▸ DATA SECTION:
_ _ _ _

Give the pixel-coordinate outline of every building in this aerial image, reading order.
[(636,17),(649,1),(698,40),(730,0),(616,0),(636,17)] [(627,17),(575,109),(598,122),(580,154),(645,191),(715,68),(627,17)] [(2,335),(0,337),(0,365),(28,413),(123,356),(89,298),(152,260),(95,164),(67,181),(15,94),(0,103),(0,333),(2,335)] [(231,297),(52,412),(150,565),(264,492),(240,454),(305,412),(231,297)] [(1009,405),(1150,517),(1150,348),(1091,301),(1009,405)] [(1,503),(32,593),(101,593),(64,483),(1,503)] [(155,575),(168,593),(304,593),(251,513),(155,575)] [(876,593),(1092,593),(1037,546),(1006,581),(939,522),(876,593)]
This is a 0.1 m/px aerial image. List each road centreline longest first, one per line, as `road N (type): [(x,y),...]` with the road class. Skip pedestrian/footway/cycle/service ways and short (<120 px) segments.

_ _ _ _

▸ TASK: Return the whole listing, keeping every line exactly as it is.

▸ ANSWER TO THE EXERCISE:
Give the pixel-coordinate outline of every building in this aerial image, reading order.
[(636,17),(649,1),(698,40),(730,0),(616,0),(636,17)] [(627,17),(575,109),(598,122),(580,154),(645,191),(715,68),(627,17)] [(2,335),(0,337),(0,365),(28,413),(123,356),(89,298),(152,260),(95,164),(67,181),(15,94),(0,103),(0,333),(2,335)] [(231,297),(52,412),(150,565),(264,492),(240,454),(305,412),(231,297)] [(1009,405),(1150,517),(1150,348),(1091,301),(1009,405)] [(1,503),(32,593),(101,593),(64,483),(1,503)] [(155,575),(168,593),(304,593),(251,513),(155,575)] [(876,593),(1092,593),(1037,546),(1006,581),(939,522),(876,593)]
This is a 0.1 m/px aerial image. List each road centreline longest first, one per line, as `road N (type): [(x,y),...]` with the road class. Skip pedestrian/footway/cycle/service ways and short (<120 px) segments.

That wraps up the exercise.